Please output the data below exactly as given, starting at its first line and stopping after the line that contains "none -> cyan 1x2 slope [1175,101,1253,174]".

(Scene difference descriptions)
■ ■ ■ ■ ■

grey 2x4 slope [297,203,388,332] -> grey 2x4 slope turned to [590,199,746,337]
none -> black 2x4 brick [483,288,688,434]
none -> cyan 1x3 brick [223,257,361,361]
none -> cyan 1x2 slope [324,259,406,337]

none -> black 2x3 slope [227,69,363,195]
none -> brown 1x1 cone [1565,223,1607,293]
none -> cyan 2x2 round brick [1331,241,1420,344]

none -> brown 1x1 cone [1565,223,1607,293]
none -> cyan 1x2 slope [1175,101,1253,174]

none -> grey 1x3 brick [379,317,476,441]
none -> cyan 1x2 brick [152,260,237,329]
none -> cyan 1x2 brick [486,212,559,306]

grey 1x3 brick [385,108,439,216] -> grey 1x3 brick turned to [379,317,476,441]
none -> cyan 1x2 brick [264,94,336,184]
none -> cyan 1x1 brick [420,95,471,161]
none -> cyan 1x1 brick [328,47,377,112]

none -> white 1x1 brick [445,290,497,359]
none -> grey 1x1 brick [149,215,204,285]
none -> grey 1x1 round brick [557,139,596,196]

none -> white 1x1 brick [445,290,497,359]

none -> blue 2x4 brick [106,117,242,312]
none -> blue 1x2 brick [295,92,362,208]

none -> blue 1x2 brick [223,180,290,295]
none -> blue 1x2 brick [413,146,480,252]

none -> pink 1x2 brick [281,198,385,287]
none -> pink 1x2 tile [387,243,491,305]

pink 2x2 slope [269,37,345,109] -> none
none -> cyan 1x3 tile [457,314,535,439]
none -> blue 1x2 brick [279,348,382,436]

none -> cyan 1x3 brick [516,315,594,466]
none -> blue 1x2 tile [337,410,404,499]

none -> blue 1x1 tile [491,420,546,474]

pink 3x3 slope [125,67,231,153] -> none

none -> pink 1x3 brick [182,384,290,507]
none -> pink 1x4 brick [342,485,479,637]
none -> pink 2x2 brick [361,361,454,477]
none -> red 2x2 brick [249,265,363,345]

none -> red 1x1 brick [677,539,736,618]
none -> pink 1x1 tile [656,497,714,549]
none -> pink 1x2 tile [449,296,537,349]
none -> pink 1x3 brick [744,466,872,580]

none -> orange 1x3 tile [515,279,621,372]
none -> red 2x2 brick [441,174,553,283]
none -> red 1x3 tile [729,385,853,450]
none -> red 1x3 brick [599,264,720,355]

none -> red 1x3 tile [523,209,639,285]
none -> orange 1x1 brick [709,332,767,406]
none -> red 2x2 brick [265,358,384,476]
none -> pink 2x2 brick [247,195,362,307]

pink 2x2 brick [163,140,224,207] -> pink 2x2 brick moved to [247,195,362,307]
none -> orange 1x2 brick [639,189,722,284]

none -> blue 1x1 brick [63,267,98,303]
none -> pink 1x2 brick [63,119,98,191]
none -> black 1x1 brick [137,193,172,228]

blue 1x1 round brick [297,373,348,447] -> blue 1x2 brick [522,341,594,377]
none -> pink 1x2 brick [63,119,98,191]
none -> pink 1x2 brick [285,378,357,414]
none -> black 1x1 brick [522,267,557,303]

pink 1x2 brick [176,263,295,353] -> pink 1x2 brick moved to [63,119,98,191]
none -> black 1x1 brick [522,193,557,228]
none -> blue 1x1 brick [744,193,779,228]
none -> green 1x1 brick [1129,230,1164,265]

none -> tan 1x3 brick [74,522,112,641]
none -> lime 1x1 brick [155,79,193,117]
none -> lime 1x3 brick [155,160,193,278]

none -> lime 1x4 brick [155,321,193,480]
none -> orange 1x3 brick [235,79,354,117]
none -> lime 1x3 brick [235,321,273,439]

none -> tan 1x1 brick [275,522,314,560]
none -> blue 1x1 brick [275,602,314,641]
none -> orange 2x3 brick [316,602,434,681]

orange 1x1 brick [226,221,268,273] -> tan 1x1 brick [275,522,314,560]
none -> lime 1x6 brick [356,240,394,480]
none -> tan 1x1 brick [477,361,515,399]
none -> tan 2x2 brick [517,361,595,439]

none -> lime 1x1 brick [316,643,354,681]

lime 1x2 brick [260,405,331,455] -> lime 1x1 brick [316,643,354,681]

■ ■ ■ ■ ■

**Response box**
grey 2x4 slope [297,203,388,332] -> grey 2x4 slope turned to [590,199,746,337]
none -> black 2x4 brick [483,288,688,434]
none -> cyan 1x3 brick [223,257,361,361]
none -> cyan 1x2 slope [324,259,406,337]

none -> black 2x3 slope [227,69,363,195]
none -> brown 1x1 cone [1565,223,1607,293]
none -> cyan 2x2 round brick [1331,241,1420,344]

none -> brown 1x1 cone [1565,223,1607,293]
none -> cyan 1x2 slope [1175,101,1253,174]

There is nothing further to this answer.